> **Your objective**: From the records below, set down exactly the lines starting with the line that contains "D3: none -> zener (A N20, K N6)" and going on through the line that contains "R106: 1.5M (n2, n3) -> 15k (n2, n3)". Nothing else is wanted.

> **Given data**:
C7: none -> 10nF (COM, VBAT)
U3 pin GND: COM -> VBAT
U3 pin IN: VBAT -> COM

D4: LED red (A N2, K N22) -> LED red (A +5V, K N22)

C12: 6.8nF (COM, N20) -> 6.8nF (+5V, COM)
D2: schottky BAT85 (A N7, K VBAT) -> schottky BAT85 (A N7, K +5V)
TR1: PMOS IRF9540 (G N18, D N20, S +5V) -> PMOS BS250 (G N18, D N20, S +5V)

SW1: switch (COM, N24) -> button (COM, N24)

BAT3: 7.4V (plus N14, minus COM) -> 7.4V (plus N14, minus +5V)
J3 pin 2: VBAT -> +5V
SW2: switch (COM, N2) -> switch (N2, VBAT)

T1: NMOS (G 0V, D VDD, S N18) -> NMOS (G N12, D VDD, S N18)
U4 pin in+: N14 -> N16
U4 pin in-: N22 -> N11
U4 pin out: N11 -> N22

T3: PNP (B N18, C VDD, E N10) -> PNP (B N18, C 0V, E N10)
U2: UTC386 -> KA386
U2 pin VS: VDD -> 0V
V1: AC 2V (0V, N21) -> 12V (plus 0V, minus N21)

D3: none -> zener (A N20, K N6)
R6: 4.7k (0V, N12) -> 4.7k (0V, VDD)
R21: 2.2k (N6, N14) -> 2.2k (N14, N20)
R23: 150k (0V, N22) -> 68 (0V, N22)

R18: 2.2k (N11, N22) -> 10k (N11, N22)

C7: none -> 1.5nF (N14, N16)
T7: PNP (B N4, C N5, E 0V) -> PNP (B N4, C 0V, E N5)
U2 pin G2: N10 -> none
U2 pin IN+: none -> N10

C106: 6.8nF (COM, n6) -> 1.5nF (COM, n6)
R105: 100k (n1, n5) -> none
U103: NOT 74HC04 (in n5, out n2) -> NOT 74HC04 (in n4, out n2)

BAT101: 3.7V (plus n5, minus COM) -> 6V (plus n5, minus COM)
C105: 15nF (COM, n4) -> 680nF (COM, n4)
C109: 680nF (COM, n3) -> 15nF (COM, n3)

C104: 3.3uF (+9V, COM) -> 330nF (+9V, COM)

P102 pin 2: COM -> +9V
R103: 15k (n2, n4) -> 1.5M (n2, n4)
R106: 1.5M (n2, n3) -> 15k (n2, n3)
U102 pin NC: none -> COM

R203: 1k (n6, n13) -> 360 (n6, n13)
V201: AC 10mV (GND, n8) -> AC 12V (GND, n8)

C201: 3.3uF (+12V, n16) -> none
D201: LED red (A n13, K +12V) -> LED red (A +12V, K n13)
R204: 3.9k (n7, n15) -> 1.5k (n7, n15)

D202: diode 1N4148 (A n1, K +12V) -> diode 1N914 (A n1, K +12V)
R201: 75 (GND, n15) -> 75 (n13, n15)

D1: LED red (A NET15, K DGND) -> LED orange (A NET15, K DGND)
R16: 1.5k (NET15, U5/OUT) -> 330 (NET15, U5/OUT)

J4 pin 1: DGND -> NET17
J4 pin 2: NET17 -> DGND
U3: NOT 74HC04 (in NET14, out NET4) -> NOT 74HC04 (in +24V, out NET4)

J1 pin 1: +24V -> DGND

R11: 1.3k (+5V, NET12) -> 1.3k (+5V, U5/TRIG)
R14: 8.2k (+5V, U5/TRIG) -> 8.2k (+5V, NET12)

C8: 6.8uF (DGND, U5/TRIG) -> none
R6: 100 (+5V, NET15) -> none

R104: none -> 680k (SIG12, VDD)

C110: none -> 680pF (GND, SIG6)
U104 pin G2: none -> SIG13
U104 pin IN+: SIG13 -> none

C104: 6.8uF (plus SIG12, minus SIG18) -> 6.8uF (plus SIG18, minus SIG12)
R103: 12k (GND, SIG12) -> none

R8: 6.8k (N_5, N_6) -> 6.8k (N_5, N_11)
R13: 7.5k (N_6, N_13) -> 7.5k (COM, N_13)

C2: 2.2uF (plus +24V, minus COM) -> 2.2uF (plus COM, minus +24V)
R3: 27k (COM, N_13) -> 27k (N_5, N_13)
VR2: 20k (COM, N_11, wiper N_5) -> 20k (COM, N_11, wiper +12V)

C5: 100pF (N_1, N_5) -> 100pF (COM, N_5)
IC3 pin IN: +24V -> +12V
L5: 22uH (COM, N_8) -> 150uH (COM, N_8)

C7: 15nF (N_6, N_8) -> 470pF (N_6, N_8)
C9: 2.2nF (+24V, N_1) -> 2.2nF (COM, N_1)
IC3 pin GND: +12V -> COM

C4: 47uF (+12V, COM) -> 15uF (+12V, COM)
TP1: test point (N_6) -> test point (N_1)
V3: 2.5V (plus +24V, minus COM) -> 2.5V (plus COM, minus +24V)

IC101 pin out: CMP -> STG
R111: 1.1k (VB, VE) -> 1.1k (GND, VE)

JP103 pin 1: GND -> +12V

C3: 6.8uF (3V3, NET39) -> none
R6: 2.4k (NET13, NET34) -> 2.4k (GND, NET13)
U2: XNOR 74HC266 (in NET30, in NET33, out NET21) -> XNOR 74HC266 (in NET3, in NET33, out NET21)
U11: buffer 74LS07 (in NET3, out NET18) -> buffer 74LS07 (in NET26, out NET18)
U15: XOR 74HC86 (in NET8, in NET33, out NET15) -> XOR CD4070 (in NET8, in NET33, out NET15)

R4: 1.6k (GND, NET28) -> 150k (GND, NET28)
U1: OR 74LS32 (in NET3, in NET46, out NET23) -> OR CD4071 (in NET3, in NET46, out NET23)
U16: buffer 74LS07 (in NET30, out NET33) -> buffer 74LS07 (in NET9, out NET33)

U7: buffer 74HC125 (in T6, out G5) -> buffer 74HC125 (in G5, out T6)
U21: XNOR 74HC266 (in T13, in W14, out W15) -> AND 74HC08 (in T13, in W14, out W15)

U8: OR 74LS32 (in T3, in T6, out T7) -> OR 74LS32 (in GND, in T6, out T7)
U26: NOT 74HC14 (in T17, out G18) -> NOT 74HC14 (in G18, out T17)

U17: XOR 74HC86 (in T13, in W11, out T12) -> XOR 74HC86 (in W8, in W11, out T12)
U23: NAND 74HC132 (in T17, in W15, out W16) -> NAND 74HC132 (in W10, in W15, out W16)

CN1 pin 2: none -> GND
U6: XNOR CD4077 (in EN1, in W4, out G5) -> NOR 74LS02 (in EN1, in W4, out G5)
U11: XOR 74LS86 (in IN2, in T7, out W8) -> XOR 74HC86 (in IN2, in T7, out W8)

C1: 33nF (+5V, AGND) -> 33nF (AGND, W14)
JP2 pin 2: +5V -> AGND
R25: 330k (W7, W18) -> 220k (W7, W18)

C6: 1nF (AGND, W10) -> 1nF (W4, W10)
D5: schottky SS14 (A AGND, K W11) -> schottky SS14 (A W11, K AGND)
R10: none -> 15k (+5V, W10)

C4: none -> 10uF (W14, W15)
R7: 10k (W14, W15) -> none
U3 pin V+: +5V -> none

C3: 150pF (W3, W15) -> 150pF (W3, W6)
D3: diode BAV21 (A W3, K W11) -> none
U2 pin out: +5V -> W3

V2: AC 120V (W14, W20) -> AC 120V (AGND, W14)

> **Your solution**:
D3: none -> zener (A N20, K N6)
R6: 4.7k (0V, N12) -> 4.7k (0V, VDD)
R21: 2.2k (N6, N14) -> 2.2k (N14, N20)
R23: 150k (0V, N22) -> 68 (0V, N22)

R18: 2.2k (N11, N22) -> 10k (N11, N22)

C7: none -> 1.5nF (N14, N16)
T7: PNP (B N4, C N5, E 0V) -> PNP (B N4, C 0V, E N5)
U2 pin G2: N10 -> none
U2 pin IN+: none -> N10

C106: 6.8nF (COM, n6) -> 1.5nF (COM, n6)
R105: 100k (n1, n5) -> none
U103: NOT 74HC04 (in n5, out n2) -> NOT 74HC04 (in n4, out n2)

BAT101: 3.7V (plus n5, minus COM) -> 6V (plus n5, minus COM)
C105: 15nF (COM, n4) -> 680nF (COM, n4)
C109: 680nF (COM, n3) -> 15nF (COM, n3)

C104: 3.3uF (+9V, COM) -> 330nF (+9V, COM)

P102 pin 2: COM -> +9V
R103: 15k (n2, n4) -> 1.5M (n2, n4)
R106: 1.5M (n2, n3) -> 15k (n2, n3)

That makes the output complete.